▸ **JOB ITEM**
Reproduce the entire listing exactly. Leave the pictures out.

--

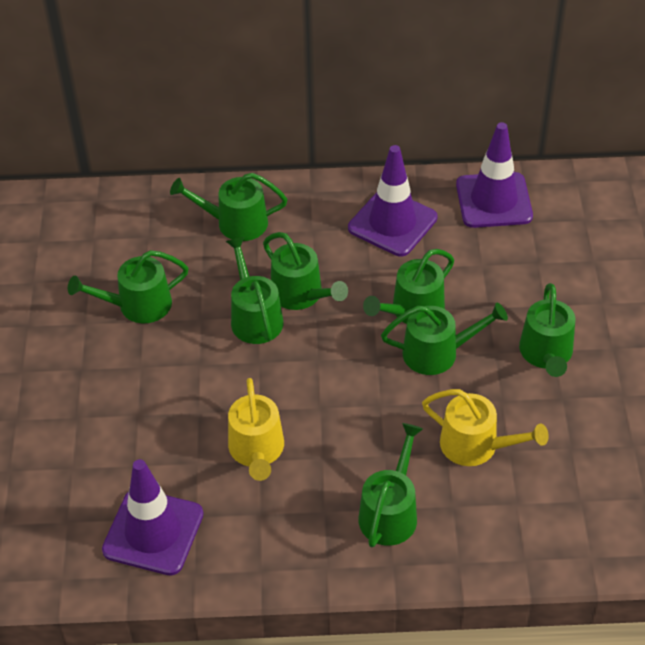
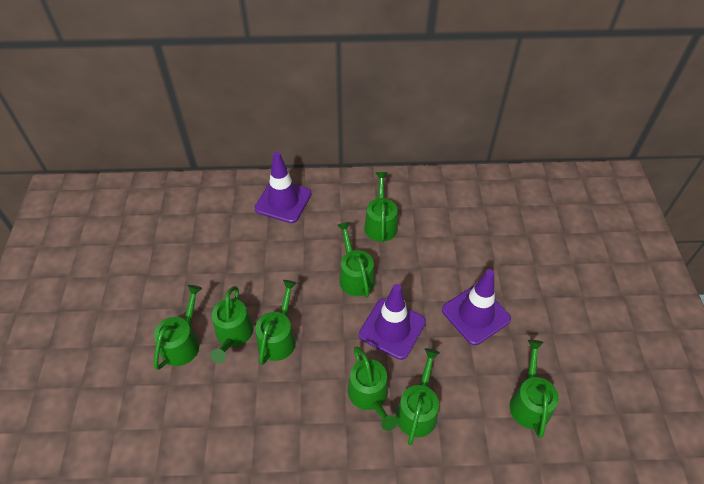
yellow watering can: 2 -> 0

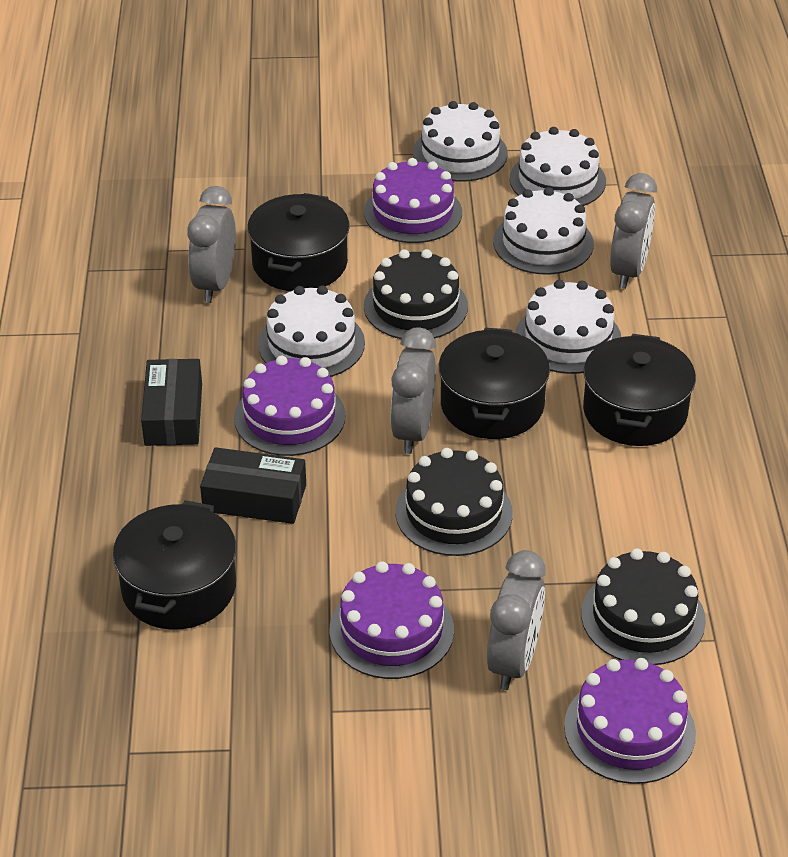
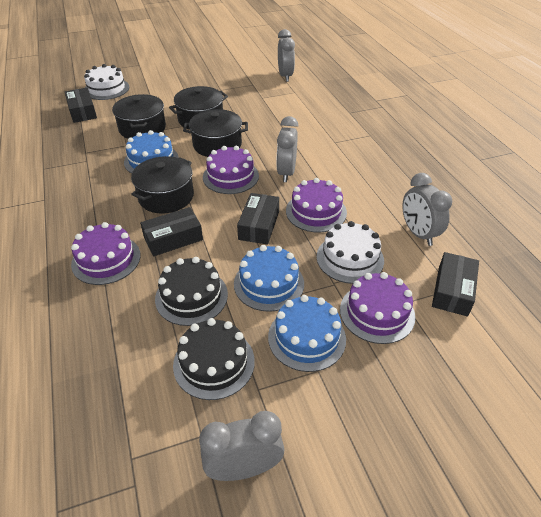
black box: 2 -> 4
black cake: 3 -> 2
blue cake: 0 -> 3
white cake: 5 -> 2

--

▸ **SOLUTION FOR THIS TASK**
yellow watering can: 2 -> 0

black box: 2 -> 4
black cake: 3 -> 2
blue cake: 0 -> 3
white cake: 5 -> 2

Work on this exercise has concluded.